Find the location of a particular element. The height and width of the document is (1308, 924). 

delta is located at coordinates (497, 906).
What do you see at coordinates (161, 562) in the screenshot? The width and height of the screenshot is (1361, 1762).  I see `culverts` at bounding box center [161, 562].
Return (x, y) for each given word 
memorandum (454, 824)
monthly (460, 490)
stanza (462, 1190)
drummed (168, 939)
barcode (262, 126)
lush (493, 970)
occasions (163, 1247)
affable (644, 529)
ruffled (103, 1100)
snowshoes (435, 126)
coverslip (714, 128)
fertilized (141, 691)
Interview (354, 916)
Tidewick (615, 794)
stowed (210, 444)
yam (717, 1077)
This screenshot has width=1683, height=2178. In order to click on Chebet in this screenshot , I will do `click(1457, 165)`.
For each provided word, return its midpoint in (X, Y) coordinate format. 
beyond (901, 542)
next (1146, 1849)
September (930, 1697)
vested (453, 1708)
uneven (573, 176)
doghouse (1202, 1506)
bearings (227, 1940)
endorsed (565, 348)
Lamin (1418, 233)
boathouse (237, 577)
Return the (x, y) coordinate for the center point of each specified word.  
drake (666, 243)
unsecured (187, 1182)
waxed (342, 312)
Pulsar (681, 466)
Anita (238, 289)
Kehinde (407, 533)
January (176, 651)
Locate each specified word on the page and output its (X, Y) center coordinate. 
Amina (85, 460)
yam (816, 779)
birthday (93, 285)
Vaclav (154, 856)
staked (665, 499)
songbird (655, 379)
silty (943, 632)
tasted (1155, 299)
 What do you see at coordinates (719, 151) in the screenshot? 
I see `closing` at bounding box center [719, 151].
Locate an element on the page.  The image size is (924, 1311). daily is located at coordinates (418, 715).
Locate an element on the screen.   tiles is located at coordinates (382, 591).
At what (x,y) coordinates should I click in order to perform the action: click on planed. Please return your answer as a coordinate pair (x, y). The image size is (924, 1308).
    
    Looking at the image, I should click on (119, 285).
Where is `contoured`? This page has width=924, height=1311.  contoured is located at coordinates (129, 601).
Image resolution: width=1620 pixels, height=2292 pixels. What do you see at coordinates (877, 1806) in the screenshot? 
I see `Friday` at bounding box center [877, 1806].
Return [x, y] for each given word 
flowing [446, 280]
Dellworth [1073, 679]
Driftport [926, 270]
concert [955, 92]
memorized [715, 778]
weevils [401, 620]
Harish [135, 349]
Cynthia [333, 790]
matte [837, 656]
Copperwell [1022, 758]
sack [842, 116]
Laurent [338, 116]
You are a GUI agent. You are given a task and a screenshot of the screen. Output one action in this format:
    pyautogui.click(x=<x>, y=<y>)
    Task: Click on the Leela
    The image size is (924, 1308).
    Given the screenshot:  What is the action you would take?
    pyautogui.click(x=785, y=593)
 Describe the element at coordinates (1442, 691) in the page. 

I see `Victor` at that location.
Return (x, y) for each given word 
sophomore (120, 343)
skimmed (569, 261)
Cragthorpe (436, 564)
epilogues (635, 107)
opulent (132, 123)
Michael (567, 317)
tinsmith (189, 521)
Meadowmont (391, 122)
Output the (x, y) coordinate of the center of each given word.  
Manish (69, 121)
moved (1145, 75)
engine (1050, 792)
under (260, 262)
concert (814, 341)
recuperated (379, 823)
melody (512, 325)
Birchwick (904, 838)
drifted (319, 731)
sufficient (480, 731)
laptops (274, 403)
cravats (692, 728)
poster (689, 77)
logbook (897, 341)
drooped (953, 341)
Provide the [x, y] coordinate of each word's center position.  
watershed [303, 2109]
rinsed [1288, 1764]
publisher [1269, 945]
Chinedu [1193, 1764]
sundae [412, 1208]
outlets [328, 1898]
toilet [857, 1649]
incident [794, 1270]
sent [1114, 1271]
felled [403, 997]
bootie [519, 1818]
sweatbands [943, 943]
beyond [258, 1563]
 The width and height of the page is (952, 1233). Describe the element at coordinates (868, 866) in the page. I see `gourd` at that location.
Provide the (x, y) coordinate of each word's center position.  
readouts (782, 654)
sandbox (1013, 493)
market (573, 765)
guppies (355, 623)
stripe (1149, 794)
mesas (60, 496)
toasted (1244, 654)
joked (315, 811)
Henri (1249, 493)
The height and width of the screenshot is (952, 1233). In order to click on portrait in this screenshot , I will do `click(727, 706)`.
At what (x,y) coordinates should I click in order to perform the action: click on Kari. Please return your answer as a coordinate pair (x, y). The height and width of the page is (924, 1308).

▶ [Your task] Quote the listing above word for word, all of it from start to finish.

▶ [The output]
Find the location of a particular element. The height and width of the document is (1308, 924). 

delta is located at coordinates (497, 906).
What do you see at coordinates (161, 562) in the screenshot? The width and height of the screenshot is (1361, 1762).  I see `culverts` at bounding box center [161, 562].
Return (x, y) for each given word 
memorandum (454, 824)
monthly (460, 490)
stanza (462, 1190)
drummed (168, 939)
barcode (262, 126)
lush (493, 970)
occasions (163, 1247)
affable (644, 529)
ruffled (103, 1100)
snowshoes (435, 126)
coverslip (714, 128)
fertilized (141, 691)
Interview (354, 916)
Tidewick (615, 794)
stowed (210, 444)
yam (717, 1077)
This screenshot has width=1683, height=2178. In order to click on Chebet in this screenshot , I will do `click(1457, 165)`.
For each provided word, return its midpoint in (X, Y) coordinate format. 
beyond (901, 542)
next (1146, 1849)
September (930, 1697)
vested (453, 1708)
uneven (573, 176)
doghouse (1202, 1506)
bearings (227, 1940)
endorsed (565, 348)
Lamin (1418, 233)
boathouse (237, 577)
Return the (x, y) coordinate for the center point of each specified word.  
drake (666, 243)
unsecured (187, 1182)
waxed (342, 312)
Pulsar (681, 466)
Anita (238, 289)
Kehinde (407, 533)
January (176, 651)
Locate each specified word on the page and output its (X, Y) center coordinate. 
Amina (85, 460)
yam (816, 779)
birthday (93, 285)
Vaclav (154, 856)
staked (665, 499)
songbird (655, 379)
silty (943, 632)
tasted (1155, 299)
 What do you see at coordinates (719, 151) in the screenshot? 
I see `closing` at bounding box center [719, 151].
Locate an element on the page.  The image size is (924, 1311). daily is located at coordinates (418, 715).
Locate an element on the screen.   tiles is located at coordinates (382, 591).
At what (x,y) coordinates should I click in order to perform the action: click on planed. Please return your answer as a coordinate pair (x, y). The image size is (924, 1308).
    
    Looking at the image, I should click on (119, 285).
Where is `contoured`? This page has width=924, height=1311.  contoured is located at coordinates (129, 601).
Image resolution: width=1620 pixels, height=2292 pixels. What do you see at coordinates (877, 1806) in the screenshot? 
I see `Friday` at bounding box center [877, 1806].
Return [x, y] for each given word 
flowing [446, 280]
Dellworth [1073, 679]
Driftport [926, 270]
concert [955, 92]
memorized [715, 778]
weevils [401, 620]
Harish [135, 349]
Cynthia [333, 790]
matte [837, 656]
Copperwell [1022, 758]
sack [842, 116]
Laurent [338, 116]
You are a GUI agent. You are given a task and a screenshot of the screen. Output one action in this format:
    pyautogui.click(x=<x>, y=<y>)
    Task: Click on the Leela
    The image size is (924, 1308).
    Given the screenshot:  What is the action you would take?
    pyautogui.click(x=785, y=593)
 Describe the element at coordinates (1442, 691) in the page. 

I see `Victor` at that location.
Return (x, y) for each given word 
sophomore (120, 343)
skimmed (569, 261)
Cragthorpe (436, 564)
epilogues (635, 107)
opulent (132, 123)
Michael (567, 317)
tinsmith (189, 521)
Meadowmont (391, 122)
Output the (x, y) coordinate of the center of each given word.  
Manish (69, 121)
moved (1145, 75)
engine (1050, 792)
under (260, 262)
concert (814, 341)
recuperated (379, 823)
melody (512, 325)
Birchwick (904, 838)
drifted (319, 731)
sufficient (480, 731)
laptops (274, 403)
cravats (692, 728)
poster (689, 77)
logbook (897, 341)
drooped (953, 341)
Provide the [x, y] coordinate of each word's center position.  
watershed [303, 2109]
rinsed [1288, 1764]
publisher [1269, 945]
Chinedu [1193, 1764]
sundae [412, 1208]
outlets [328, 1898]
toilet [857, 1649]
incident [794, 1270]
sent [1114, 1271]
felled [403, 997]
bootie [519, 1818]
sweatbands [943, 943]
beyond [258, 1563]
 The width and height of the page is (952, 1233). Describe the element at coordinates (868, 866) in the page. I see `gourd` at that location.
Provide the (x, y) coordinate of each word's center position.  
readouts (782, 654)
sandbox (1013, 493)
market (573, 765)
guppies (355, 623)
stripe (1149, 794)
mesas (60, 496)
toasted (1244, 654)
joked (315, 811)
Henri (1249, 493)
The height and width of the screenshot is (952, 1233). In order to click on portrait in this screenshot , I will do `click(727, 706)`.
At what (x,y) coordinates should I click in order to perform the action: click on Kari. Please return your answer as a coordinate pair (x, y). The height and width of the page is (924, 1308).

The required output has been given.